[WORK INSTRUCTION]:
Determine how many lines in the material hold the string "right", then reply with that number only.

[DATA TO USE]:
•••
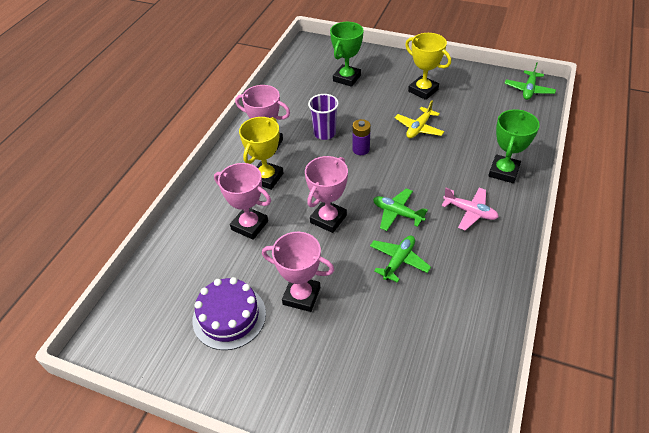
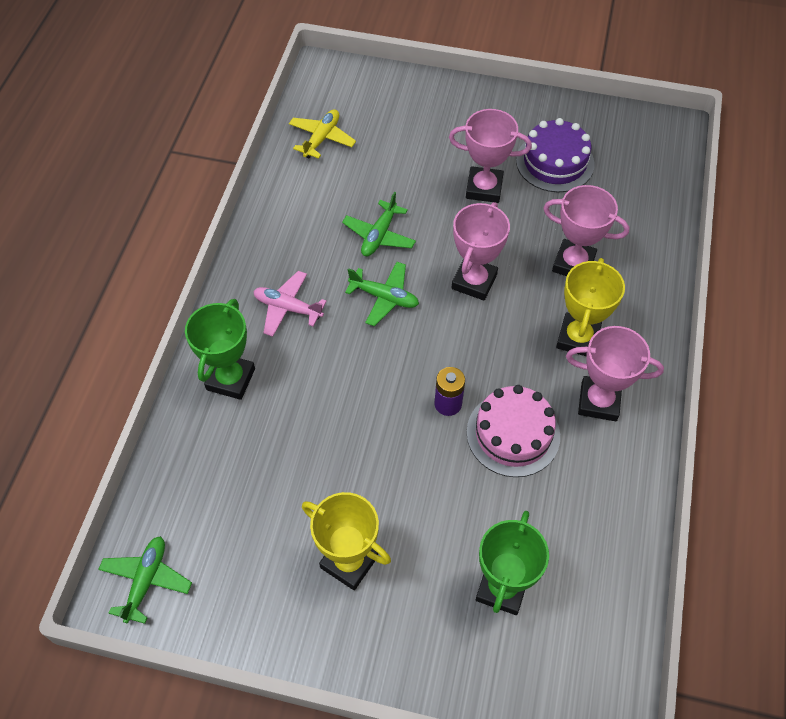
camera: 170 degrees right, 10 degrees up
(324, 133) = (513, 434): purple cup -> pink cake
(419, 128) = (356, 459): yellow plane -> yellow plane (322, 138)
•••
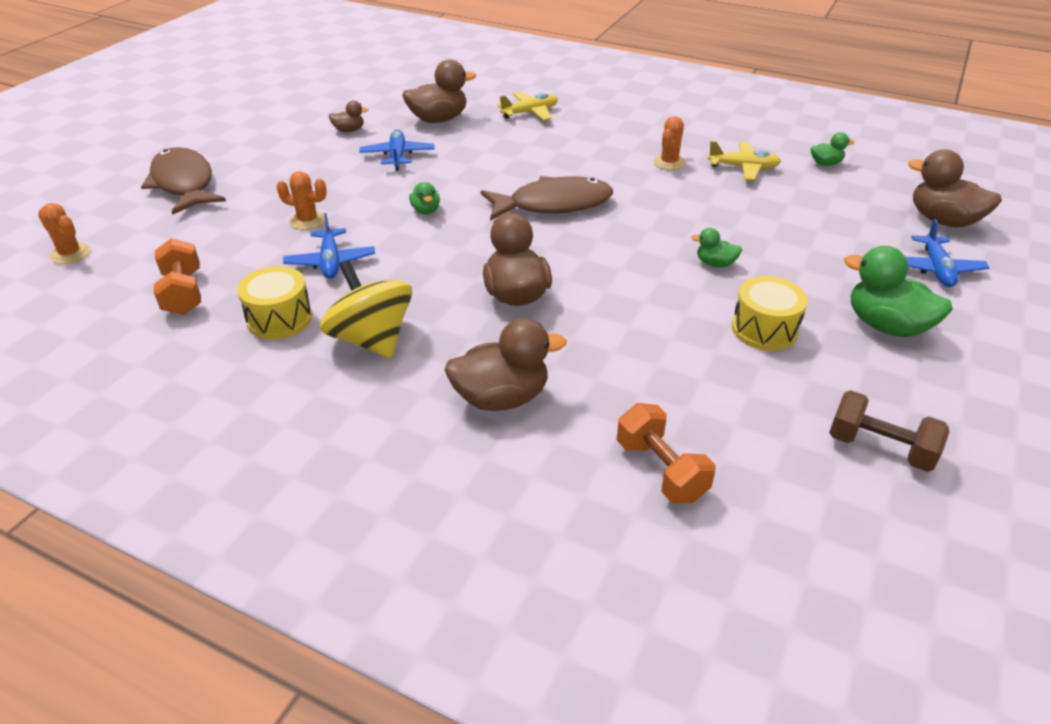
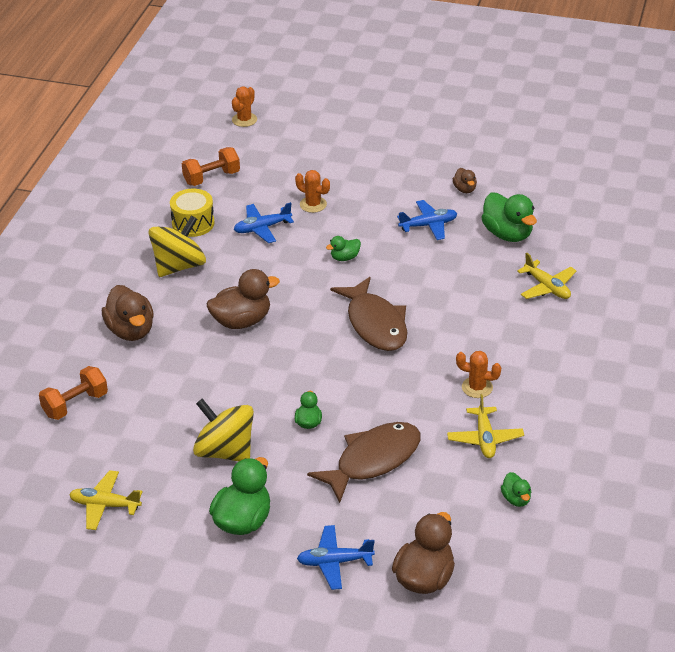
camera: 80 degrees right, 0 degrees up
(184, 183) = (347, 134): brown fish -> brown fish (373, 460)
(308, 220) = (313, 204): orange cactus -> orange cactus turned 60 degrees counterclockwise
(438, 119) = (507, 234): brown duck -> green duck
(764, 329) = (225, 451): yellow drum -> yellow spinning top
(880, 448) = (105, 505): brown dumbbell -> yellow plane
•••
[EXPECTED ANSWER]:
2